> [Task instructions]: From top to bottom, return the listing exactly as it appears, omitting its images.

> [Dataset excerpt]:
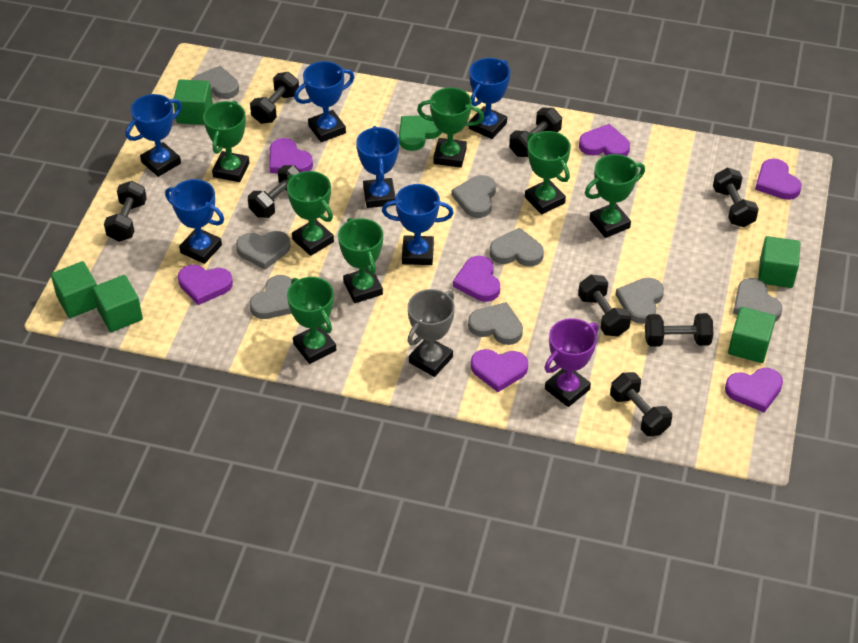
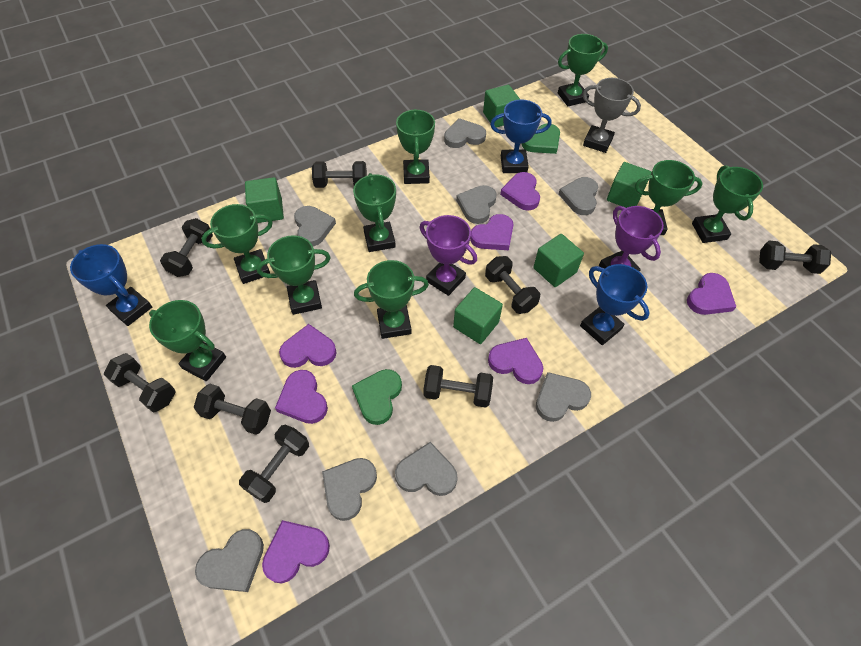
blue trophy: 6 -> 3
green heart: 1 -> 2
green trophy: 7 -> 9
purple trophy: 1 -> 2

> [Answer section]:
blue trophy: 6 -> 3
green heart: 1 -> 2
green trophy: 7 -> 9
purple trophy: 1 -> 2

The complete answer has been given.